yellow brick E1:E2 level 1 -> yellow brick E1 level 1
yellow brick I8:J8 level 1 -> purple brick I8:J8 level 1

+++++

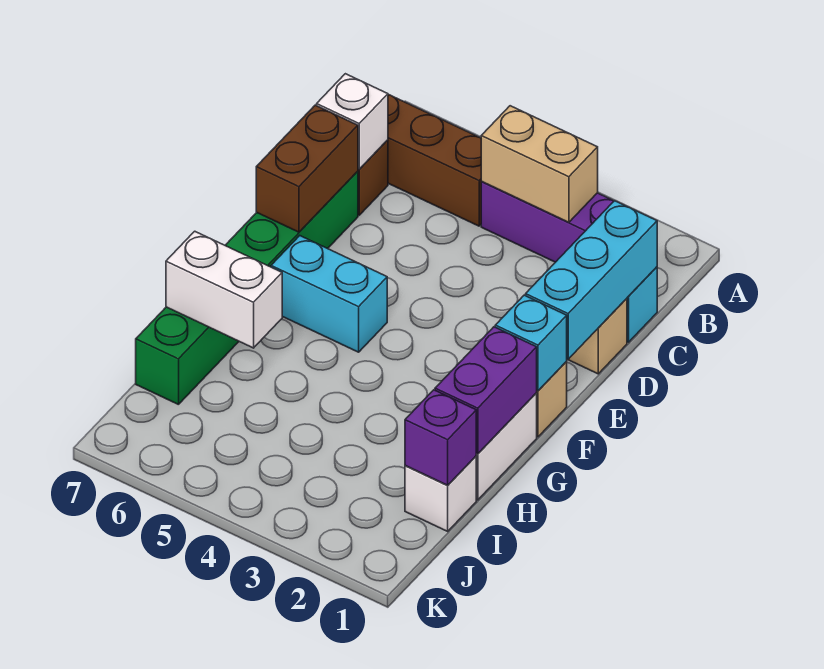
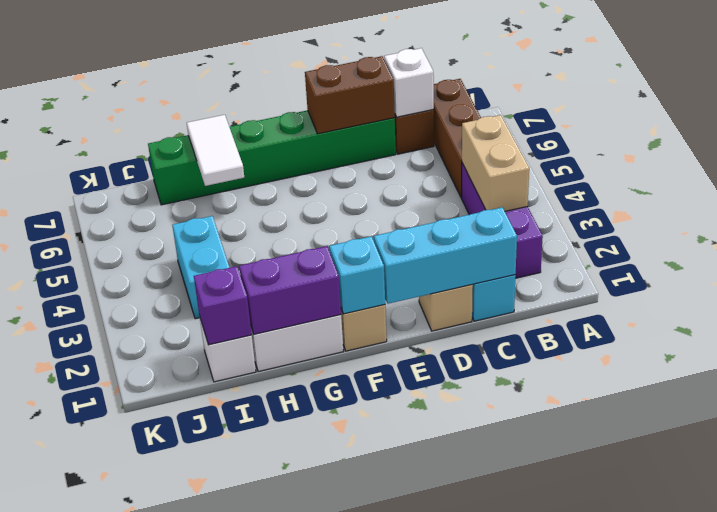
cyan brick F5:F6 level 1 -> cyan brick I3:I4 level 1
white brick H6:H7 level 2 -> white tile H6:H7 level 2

+++++

◆ **Exercise brief**:
Keeping every character as it is, restate the lines above that run from the line with "cyan brick F5:F6" through the line with "white brick H6:H7", both included, and nothing else.

◆ **Answer to this exercise**:
cyan brick F5:F6 level 1 -> cyan brick I3:I4 level 1
white brick H6:H7 level 2 -> white tile H6:H7 level 2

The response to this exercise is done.